Stored data entries:
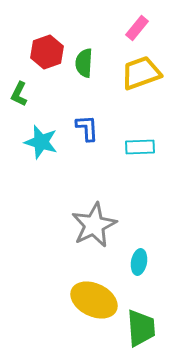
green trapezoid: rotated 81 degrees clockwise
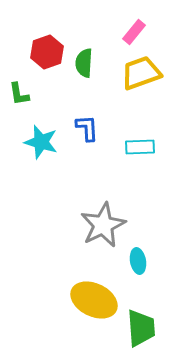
pink rectangle: moved 3 px left, 4 px down
green L-shape: rotated 35 degrees counterclockwise
gray star: moved 9 px right
cyan ellipse: moved 1 px left, 1 px up; rotated 20 degrees counterclockwise
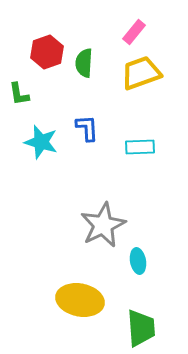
yellow ellipse: moved 14 px left; rotated 15 degrees counterclockwise
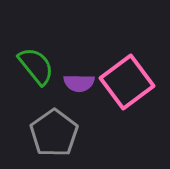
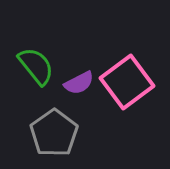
purple semicircle: rotated 28 degrees counterclockwise
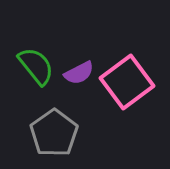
purple semicircle: moved 10 px up
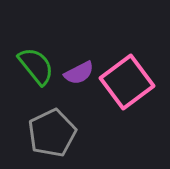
gray pentagon: moved 2 px left; rotated 9 degrees clockwise
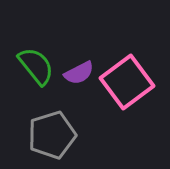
gray pentagon: moved 2 px down; rotated 9 degrees clockwise
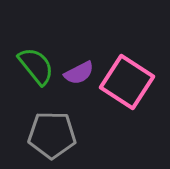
pink square: rotated 20 degrees counterclockwise
gray pentagon: rotated 18 degrees clockwise
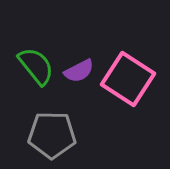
purple semicircle: moved 2 px up
pink square: moved 1 px right, 3 px up
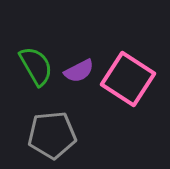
green semicircle: rotated 9 degrees clockwise
gray pentagon: rotated 6 degrees counterclockwise
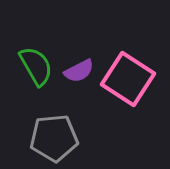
gray pentagon: moved 2 px right, 3 px down
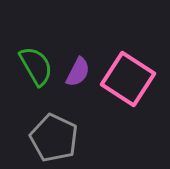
purple semicircle: moved 1 px left, 1 px down; rotated 36 degrees counterclockwise
gray pentagon: rotated 30 degrees clockwise
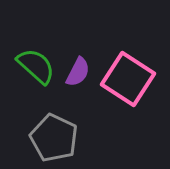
green semicircle: rotated 18 degrees counterclockwise
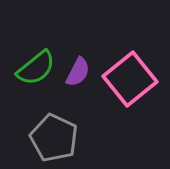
green semicircle: moved 2 px down; rotated 99 degrees clockwise
pink square: moved 2 px right; rotated 18 degrees clockwise
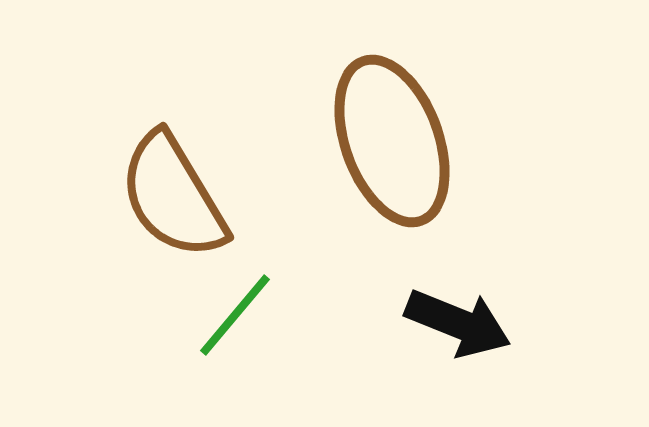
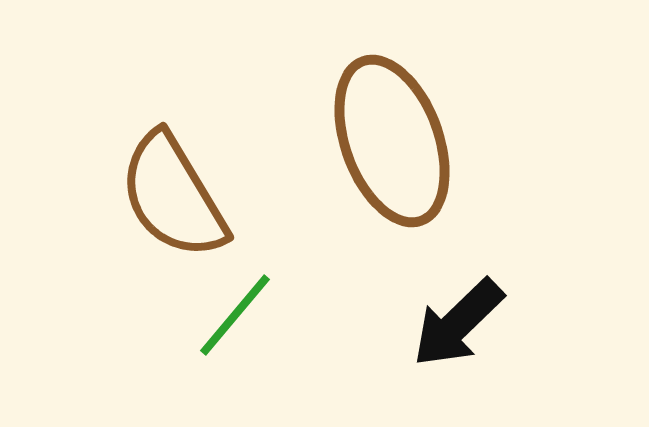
black arrow: rotated 114 degrees clockwise
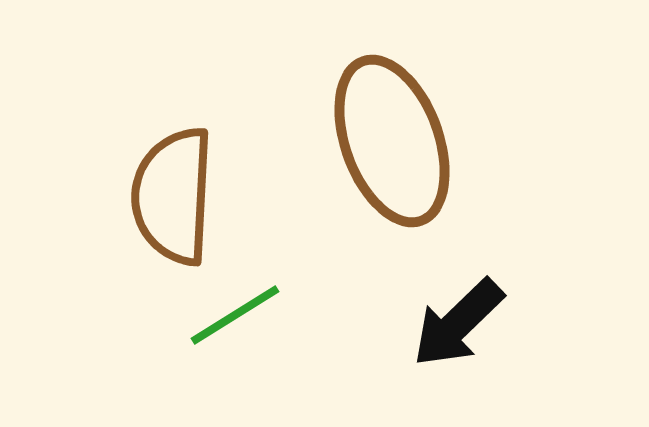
brown semicircle: rotated 34 degrees clockwise
green line: rotated 18 degrees clockwise
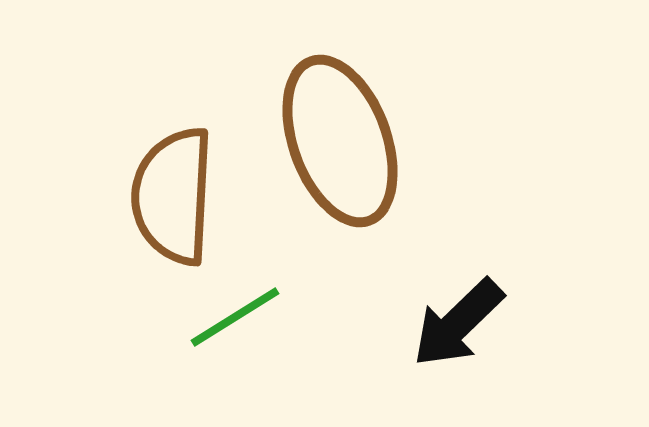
brown ellipse: moved 52 px left
green line: moved 2 px down
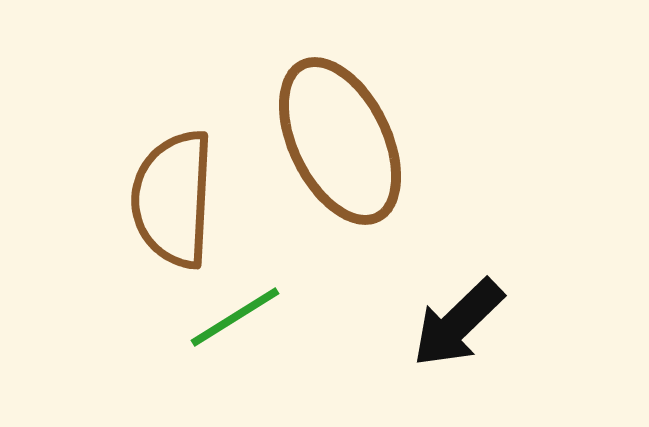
brown ellipse: rotated 6 degrees counterclockwise
brown semicircle: moved 3 px down
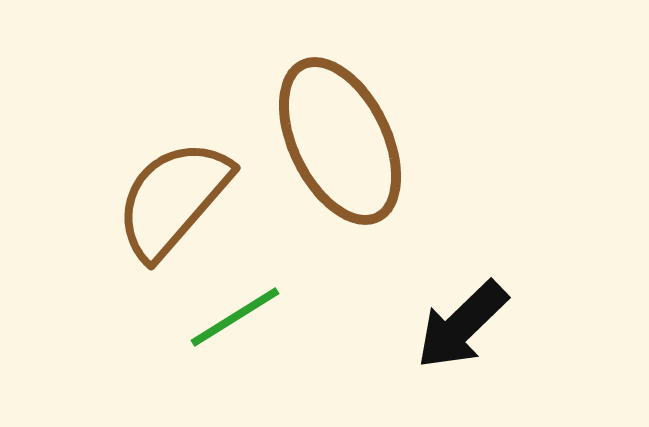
brown semicircle: rotated 38 degrees clockwise
black arrow: moved 4 px right, 2 px down
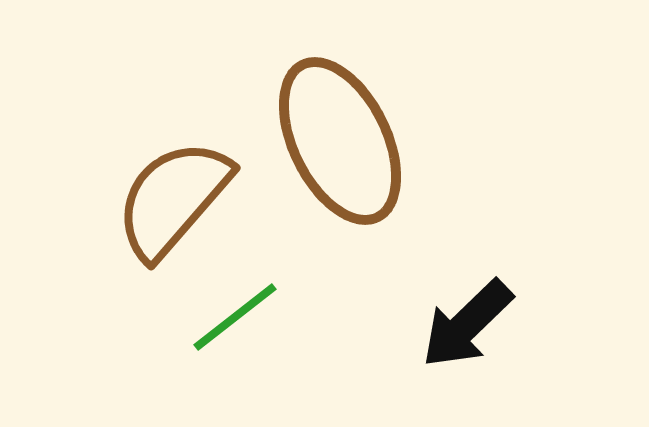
green line: rotated 6 degrees counterclockwise
black arrow: moved 5 px right, 1 px up
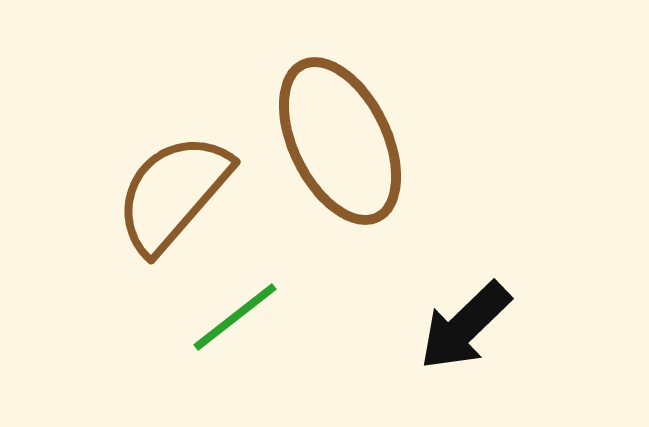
brown semicircle: moved 6 px up
black arrow: moved 2 px left, 2 px down
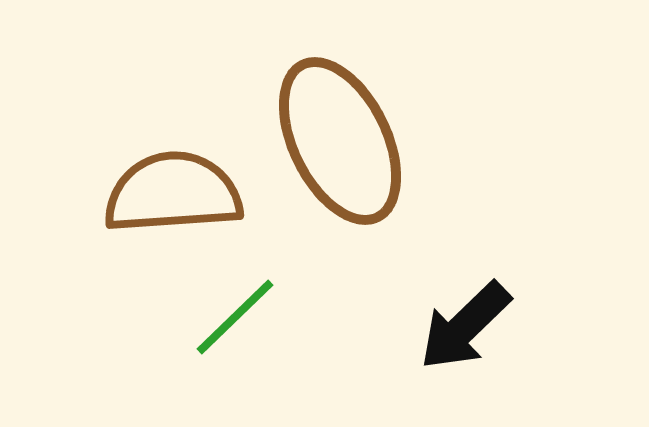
brown semicircle: rotated 45 degrees clockwise
green line: rotated 6 degrees counterclockwise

◆ GOAL
Convert every line of the items above into a Markdown table with the columns Row and Change, numbering the rows and omitting blank lines. Leave the pictures out of the table.

◆ THE REPLY
| Row | Change |
|---|---|
| 1 | green trapezoid: rotated 81 degrees clockwise |
| 2 | pink rectangle: moved 3 px left, 4 px down |
| 3 | green L-shape: rotated 35 degrees counterclockwise |
| 4 | gray star: moved 9 px right |
| 5 | cyan ellipse: moved 1 px left, 1 px up; rotated 20 degrees counterclockwise |
| 6 | yellow ellipse: moved 14 px left; rotated 15 degrees counterclockwise |
| 7 | purple semicircle: rotated 28 degrees counterclockwise |
| 8 | purple semicircle: moved 10 px up |
| 9 | gray pentagon: moved 2 px left; rotated 9 degrees clockwise |
| 10 | gray pentagon: moved 2 px down; rotated 9 degrees clockwise |
| 11 | pink square: rotated 20 degrees counterclockwise |
| 12 | gray pentagon: rotated 18 degrees clockwise |
| 13 | purple semicircle: moved 2 px up |
| 14 | pink square: moved 1 px right, 3 px up |
| 15 | green semicircle: rotated 9 degrees clockwise |
| 16 | gray pentagon: rotated 6 degrees counterclockwise |
| 17 | gray pentagon: moved 2 px right, 3 px down |
| 18 | purple semicircle: moved 1 px left, 1 px down; rotated 36 degrees counterclockwise |
| 19 | gray pentagon: rotated 30 degrees clockwise |
| 20 | green semicircle: rotated 18 degrees counterclockwise |
| 21 | green semicircle: moved 2 px down; rotated 99 degrees clockwise |
| 22 | pink square: moved 2 px right; rotated 18 degrees clockwise |
| 23 | black arrow: rotated 114 degrees clockwise |
| 24 | brown semicircle: rotated 34 degrees clockwise |
| 25 | green line: rotated 18 degrees clockwise |
| 26 | brown ellipse: moved 52 px left |
| 27 | green line: moved 2 px down |
| 28 | brown ellipse: rotated 6 degrees counterclockwise |
| 29 | brown semicircle: moved 3 px down |
| 30 | brown semicircle: rotated 38 degrees clockwise |
| 31 | black arrow: moved 4 px right, 2 px down |
| 32 | green line: rotated 6 degrees counterclockwise |
| 33 | black arrow: moved 5 px right, 1 px up |
| 34 | brown semicircle: moved 6 px up |
| 35 | black arrow: moved 2 px left, 2 px down |
| 36 | brown semicircle: rotated 45 degrees clockwise |
| 37 | green line: rotated 6 degrees counterclockwise |